==== Task inputs
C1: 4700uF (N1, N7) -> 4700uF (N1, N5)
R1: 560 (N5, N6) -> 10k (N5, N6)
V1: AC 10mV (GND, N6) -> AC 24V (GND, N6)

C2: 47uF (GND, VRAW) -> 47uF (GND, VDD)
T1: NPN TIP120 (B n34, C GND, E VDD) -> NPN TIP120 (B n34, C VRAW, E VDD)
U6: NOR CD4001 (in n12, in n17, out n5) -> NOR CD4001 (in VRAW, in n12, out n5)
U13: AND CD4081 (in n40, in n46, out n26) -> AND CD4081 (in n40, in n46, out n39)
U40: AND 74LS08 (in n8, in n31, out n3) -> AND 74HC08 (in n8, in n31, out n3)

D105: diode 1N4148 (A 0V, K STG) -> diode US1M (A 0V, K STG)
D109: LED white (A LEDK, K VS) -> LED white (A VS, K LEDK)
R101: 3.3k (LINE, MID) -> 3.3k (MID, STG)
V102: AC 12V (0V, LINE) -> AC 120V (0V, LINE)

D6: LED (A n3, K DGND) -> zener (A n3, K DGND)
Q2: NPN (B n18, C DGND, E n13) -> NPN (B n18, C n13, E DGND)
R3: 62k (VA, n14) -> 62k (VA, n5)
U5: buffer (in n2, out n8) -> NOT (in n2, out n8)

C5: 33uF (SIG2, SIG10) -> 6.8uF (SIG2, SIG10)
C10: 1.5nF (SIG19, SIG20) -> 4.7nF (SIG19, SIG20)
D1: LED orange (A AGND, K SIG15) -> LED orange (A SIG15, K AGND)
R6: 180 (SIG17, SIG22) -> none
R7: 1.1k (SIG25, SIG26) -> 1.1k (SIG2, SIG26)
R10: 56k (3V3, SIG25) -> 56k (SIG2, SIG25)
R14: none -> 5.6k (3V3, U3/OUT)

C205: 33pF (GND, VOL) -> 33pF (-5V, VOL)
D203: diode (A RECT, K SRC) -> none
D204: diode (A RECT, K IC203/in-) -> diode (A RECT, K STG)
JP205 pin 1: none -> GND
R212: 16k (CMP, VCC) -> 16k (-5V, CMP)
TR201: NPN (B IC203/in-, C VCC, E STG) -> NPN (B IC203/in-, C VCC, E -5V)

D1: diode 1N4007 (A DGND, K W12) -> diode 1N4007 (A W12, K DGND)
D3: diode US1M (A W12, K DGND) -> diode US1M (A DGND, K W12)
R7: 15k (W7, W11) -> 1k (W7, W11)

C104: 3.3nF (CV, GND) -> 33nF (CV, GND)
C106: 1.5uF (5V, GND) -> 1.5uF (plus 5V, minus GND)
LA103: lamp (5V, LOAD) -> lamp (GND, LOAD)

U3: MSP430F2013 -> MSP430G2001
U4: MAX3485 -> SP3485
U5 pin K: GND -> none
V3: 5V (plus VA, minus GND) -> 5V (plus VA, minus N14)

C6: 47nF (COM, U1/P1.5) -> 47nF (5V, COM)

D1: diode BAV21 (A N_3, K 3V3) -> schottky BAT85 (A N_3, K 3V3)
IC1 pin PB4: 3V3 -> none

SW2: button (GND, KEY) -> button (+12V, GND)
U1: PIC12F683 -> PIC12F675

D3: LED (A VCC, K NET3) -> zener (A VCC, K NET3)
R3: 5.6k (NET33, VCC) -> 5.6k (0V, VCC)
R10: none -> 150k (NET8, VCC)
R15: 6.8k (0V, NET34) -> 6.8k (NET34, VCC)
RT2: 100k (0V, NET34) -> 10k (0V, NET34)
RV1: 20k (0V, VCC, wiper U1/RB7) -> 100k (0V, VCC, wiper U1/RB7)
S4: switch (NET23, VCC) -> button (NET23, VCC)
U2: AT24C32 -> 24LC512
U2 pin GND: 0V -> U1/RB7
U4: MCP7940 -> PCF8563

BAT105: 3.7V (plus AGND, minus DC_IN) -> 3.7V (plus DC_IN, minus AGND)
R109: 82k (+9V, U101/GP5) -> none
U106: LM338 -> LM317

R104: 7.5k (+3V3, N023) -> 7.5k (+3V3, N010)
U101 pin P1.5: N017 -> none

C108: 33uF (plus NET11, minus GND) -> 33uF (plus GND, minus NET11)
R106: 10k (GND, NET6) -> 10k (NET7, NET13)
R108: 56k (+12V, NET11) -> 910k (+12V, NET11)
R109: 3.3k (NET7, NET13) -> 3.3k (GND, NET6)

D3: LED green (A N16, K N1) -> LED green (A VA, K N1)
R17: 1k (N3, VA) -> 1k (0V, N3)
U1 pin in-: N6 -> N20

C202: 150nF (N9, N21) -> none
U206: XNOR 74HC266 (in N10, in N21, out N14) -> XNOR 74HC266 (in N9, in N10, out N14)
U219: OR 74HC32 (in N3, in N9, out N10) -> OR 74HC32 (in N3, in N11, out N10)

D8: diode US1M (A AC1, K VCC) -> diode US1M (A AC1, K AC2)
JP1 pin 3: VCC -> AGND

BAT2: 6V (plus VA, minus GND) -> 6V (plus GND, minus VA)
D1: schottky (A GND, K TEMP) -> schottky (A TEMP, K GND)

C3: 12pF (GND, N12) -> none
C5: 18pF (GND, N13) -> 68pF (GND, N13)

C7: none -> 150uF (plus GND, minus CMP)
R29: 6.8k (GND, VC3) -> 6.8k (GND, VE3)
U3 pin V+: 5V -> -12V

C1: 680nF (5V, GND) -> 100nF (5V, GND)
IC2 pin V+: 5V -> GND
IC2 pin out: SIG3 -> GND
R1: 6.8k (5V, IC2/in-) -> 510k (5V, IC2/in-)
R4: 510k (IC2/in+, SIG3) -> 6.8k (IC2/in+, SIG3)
========
Task to complete: Using the data above, repeat exactly the lines that begin at the line with "U1 pin in-: N6 -> N20" and end at the line with "BAT2: 6V (plus", both ends included.

Your solution:
U1 pin in-: N6 -> N20

C202: 150nF (N9, N21) -> none
U206: XNOR 74HC266 (in N10, in N21, out N14) -> XNOR 74HC266 (in N9, in N10, out N14)
U219: OR 74HC32 (in N3, in N9, out N10) -> OR 74HC32 (in N3, in N11, out N10)

D8: diode US1M (A AC1, K VCC) -> diode US1M (A AC1, K AC2)
JP1 pin 3: VCC -> AGND

BAT2: 6V (plus VA, minus GND) -> 6V (plus GND, minus VA)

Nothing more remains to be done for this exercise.